**Required action**
A faithful copy of all the data is required; pictures should not be included.

####

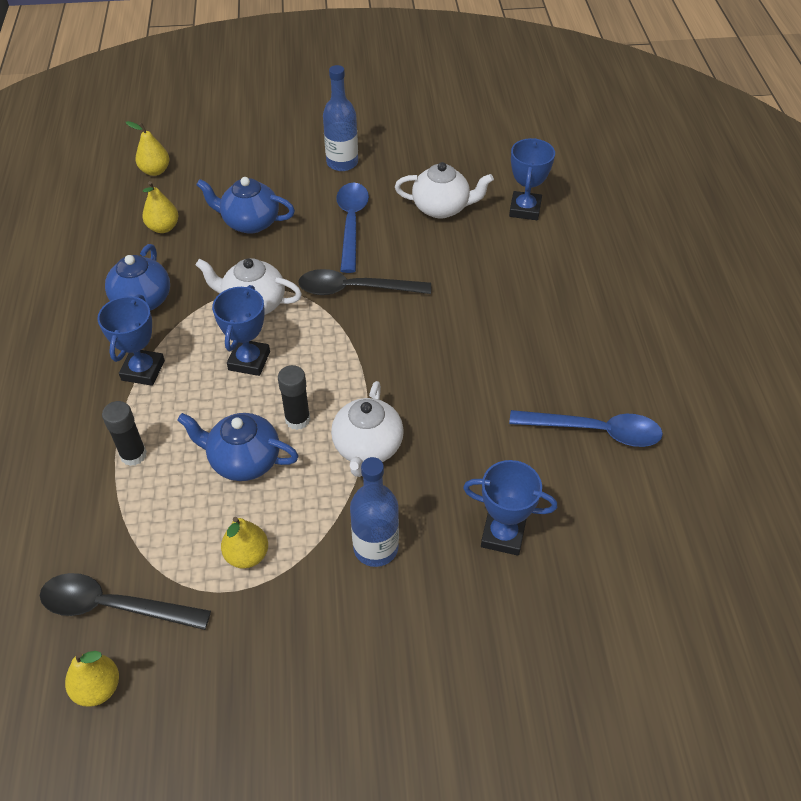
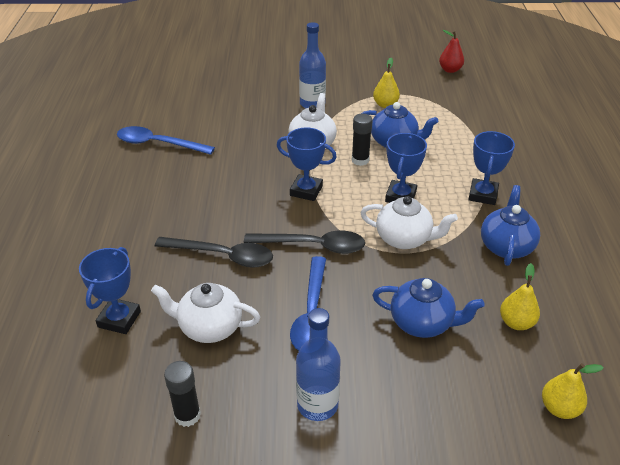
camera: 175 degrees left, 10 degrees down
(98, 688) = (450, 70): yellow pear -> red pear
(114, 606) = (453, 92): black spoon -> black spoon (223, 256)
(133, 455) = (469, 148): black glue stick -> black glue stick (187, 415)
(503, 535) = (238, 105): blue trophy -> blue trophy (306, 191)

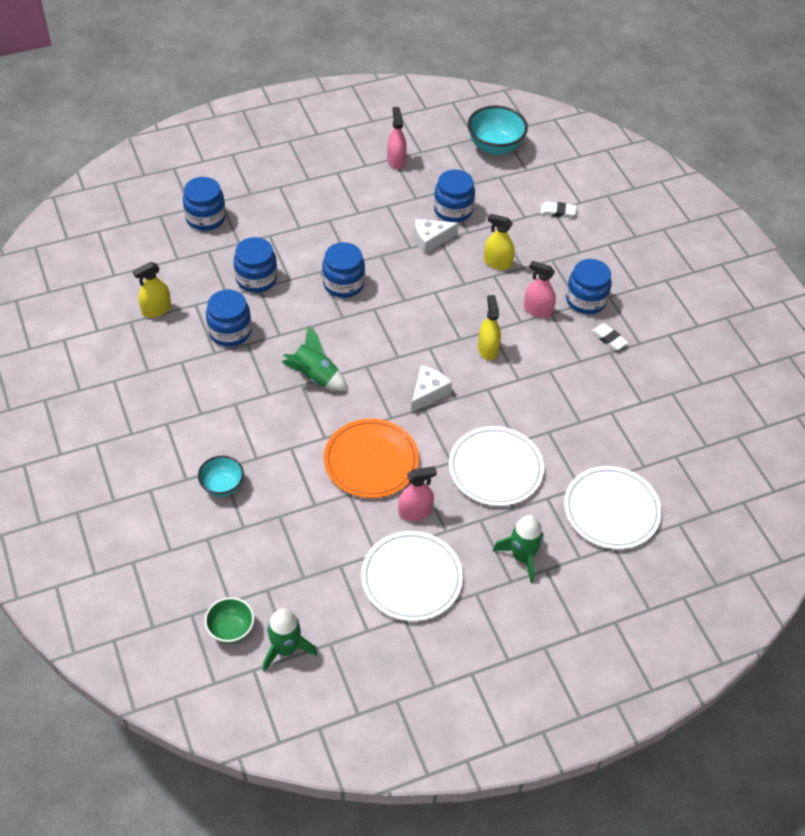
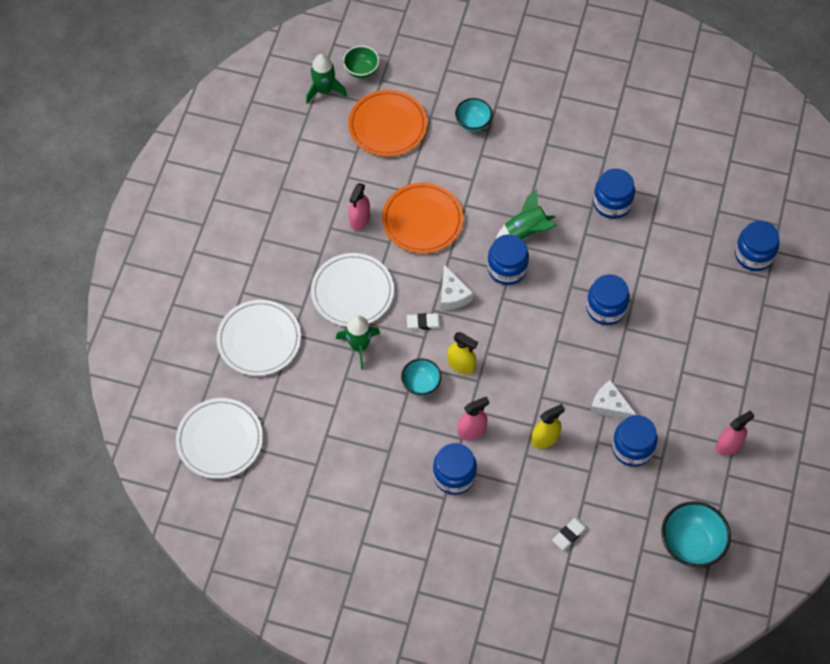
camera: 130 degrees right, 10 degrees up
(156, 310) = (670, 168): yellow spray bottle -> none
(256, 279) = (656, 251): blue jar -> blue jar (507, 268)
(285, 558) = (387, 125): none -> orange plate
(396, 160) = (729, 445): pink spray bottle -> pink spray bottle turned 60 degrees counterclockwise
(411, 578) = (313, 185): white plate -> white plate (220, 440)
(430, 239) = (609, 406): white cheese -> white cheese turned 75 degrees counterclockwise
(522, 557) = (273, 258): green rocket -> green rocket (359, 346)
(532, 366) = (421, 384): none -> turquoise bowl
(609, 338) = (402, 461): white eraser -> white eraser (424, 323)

####

**Solution below**
camera: 175 degrees left, 10 degrees down
(98, 688) = (450, 70): yellow pear -> red pear
(114, 606) = (453, 92): black spoon -> black spoon (223, 256)
(133, 455) = (469, 148): black glue stick -> black glue stick (187, 415)
(503, 535) = (238, 105): blue trophy -> blue trophy (306, 191)

camera: 130 degrees right, 10 degrees up
(156, 310) = (670, 168): yellow spray bottle -> none
(256, 279) = (656, 251): blue jar -> blue jar (507, 268)
(285, 558) = (387, 125): none -> orange plate
(396, 160) = (729, 445): pink spray bottle -> pink spray bottle turned 60 degrees counterclockwise
(411, 578) = (313, 185): white plate -> white plate (220, 440)
(430, 239) = (609, 406): white cheese -> white cheese turned 75 degrees counterclockwise
(522, 557) = (273, 258): green rocket -> green rocket (359, 346)
(532, 366) = (421, 384): none -> turquoise bowl
(609, 338) = (402, 461): white eraser -> white eraser (424, 323)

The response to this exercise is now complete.